Exercise prompt: Reproduce the text of all the entries below word for word, leaving out the pictures.

(Spatial reasoning records)
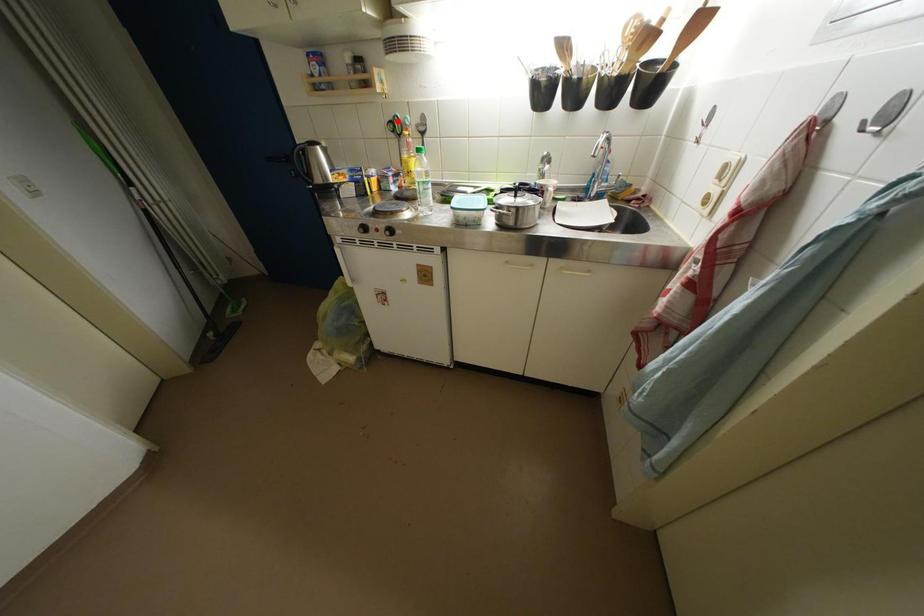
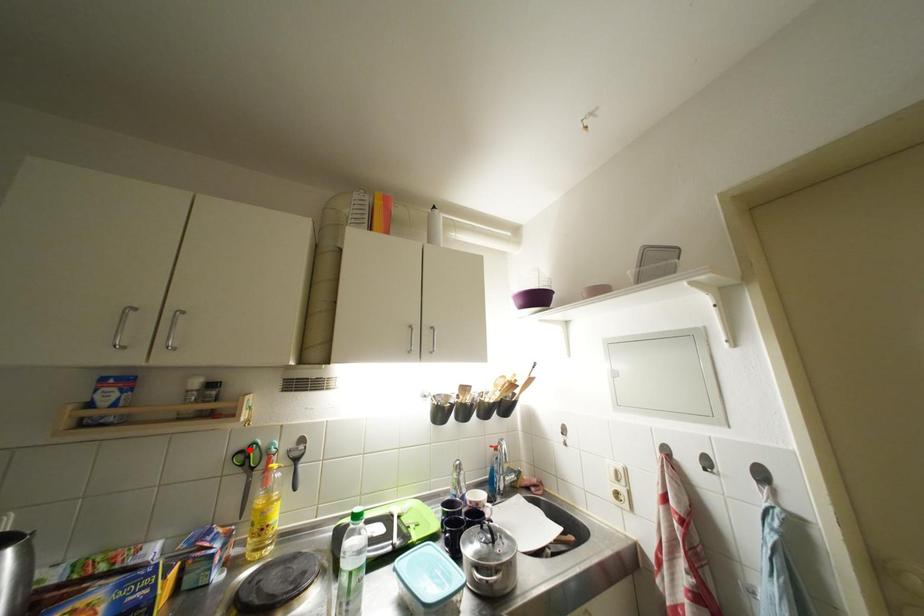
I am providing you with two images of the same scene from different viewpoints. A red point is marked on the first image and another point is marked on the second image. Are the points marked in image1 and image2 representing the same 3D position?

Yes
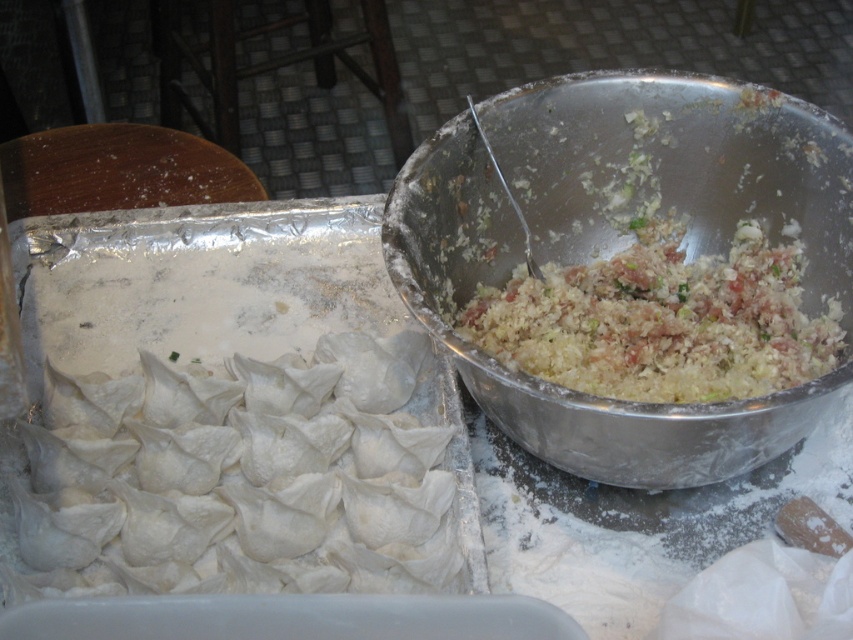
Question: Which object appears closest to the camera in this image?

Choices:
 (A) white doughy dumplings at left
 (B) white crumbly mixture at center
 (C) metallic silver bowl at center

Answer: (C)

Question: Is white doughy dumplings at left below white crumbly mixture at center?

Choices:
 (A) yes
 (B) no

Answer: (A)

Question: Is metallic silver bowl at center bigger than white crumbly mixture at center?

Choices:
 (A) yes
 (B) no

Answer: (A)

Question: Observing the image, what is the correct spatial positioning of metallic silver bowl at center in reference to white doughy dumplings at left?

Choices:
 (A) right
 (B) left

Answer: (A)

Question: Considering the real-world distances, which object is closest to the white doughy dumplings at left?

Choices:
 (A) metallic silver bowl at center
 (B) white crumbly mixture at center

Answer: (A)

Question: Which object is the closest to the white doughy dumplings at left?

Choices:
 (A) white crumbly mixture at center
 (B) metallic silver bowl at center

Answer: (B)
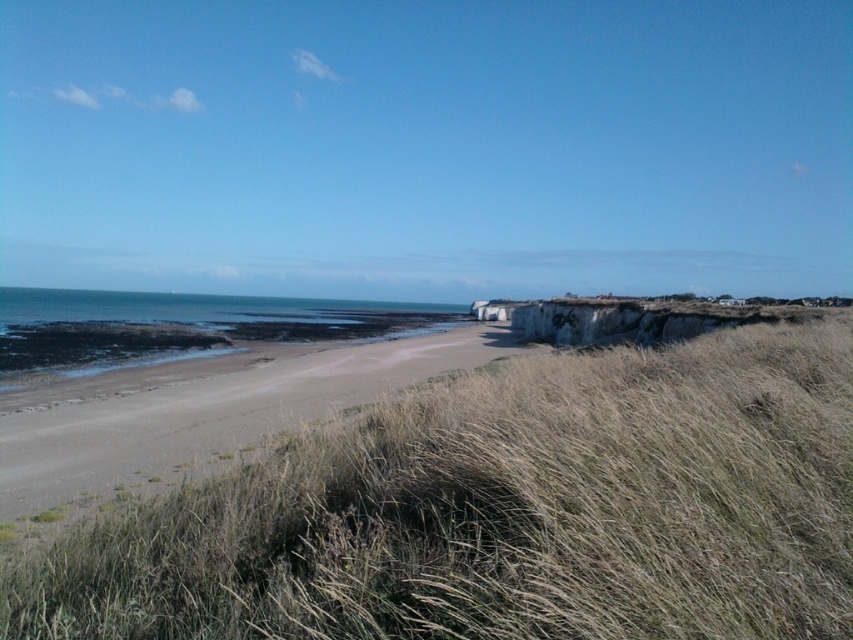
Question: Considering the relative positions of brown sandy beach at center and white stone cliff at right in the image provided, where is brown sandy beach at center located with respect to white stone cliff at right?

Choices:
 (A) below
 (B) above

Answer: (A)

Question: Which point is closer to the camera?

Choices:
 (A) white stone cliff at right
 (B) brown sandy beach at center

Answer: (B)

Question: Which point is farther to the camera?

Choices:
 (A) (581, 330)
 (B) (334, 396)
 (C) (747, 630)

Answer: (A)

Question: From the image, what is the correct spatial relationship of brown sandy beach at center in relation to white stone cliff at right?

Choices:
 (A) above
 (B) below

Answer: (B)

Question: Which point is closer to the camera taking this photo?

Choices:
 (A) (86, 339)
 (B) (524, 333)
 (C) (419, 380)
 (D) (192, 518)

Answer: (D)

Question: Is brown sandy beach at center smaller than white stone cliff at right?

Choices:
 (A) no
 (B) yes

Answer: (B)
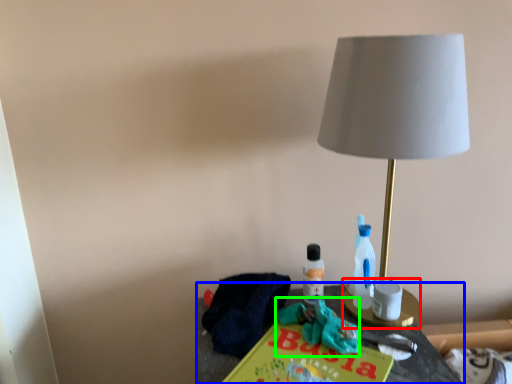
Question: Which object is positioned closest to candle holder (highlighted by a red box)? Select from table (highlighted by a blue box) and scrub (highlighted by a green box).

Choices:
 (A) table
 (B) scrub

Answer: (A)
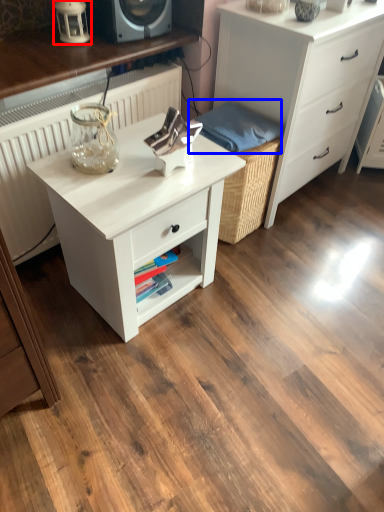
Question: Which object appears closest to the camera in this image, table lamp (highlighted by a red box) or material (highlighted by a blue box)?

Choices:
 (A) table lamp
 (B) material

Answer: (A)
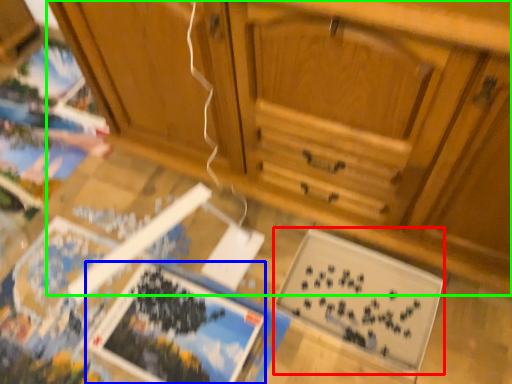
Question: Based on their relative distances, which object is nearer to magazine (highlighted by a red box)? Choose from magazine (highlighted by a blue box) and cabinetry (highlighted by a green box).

Task solution:
I am providing you with two images of the same scene from different viewpoints. A red point is marked on the first image and another point is marked on the second image. Are the points marked in image1 and image2 representing the same 3D position?

Yes
Question: Which object appears closest to the camera in this image?

Choices:
 (A) white doughy dumplings at left
 (B) white crumbly mixture at center
 (C) metallic silver bowl at center

Answer: (C)

Question: Is white doughy dumplings at left below white crumbly mixture at center?

Choices:
 (A) yes
 (B) no

Answer: (A)

Question: Is metallic silver bowl at center bigger than white crumbly mixture at center?

Choices:
 (A) yes
 (B) no

Answer: (A)

Question: Observing the image, what is the correct spatial positioning of metallic silver bowl at center in reference to white doughy dumplings at left?

Choices:
 (A) right
 (B) left

Answer: (A)

Question: Considering the real-world distances, which object is closest to the white doughy dumplings at left?

Choices:
 (A) metallic silver bowl at center
 (B) white crumbly mixture at center

Answer: (A)

Question: Which object is the closest to the white doughy dumplings at left?

Choices:
 (A) white crumbly mixture at center
 (B) metallic silver bowl at center

Answer: (B)
Question: Considering the relative positions of brown sandy beach at center and white stone cliff at right in the image provided, where is brown sandy beach at center located with respect to white stone cliff at right?

Choices:
 (A) below
 (B) above

Answer: (A)

Question: Which point is closer to the camera?

Choices:
 (A) white stone cliff at right
 (B) brown sandy beach at center

Answer: (B)

Question: Which point is farther to the camera?

Choices:
 (A) (581, 330)
 (B) (334, 396)
 (C) (747, 630)

Answer: (A)

Question: From the image, what is the correct spatial relationship of brown sandy beach at center in relation to white stone cliff at right?

Choices:
 (A) above
 (B) below

Answer: (B)

Question: Which point is closer to the camera taking this photo?

Choices:
 (A) (86, 339)
 (B) (524, 333)
 (C) (419, 380)
 (D) (192, 518)

Answer: (D)

Question: Is brown sandy beach at center smaller than white stone cliff at right?

Choices:
 (A) no
 (B) yes

Answer: (B)
Question: Which object is positioned closest to candle holder (highlighted by a red box)? Select from table (highlighted by a blue box) and scrub (highlighted by a green box).

Choices:
 (A) table
 (B) scrub

Answer: (A)
Question: Which object appears closest to the camera in this image, table lamp (highlighted by a red box) or material (highlighted by a blue box)?

Choices:
 (A) table lamp
 (B) material

Answer: (A)
Question: Based on their relative distances, which object is nearer to magazine (highlighted by a red box)? Choose from magazine (highlighted by a blue box) and cabinetry (highlighted by a green box).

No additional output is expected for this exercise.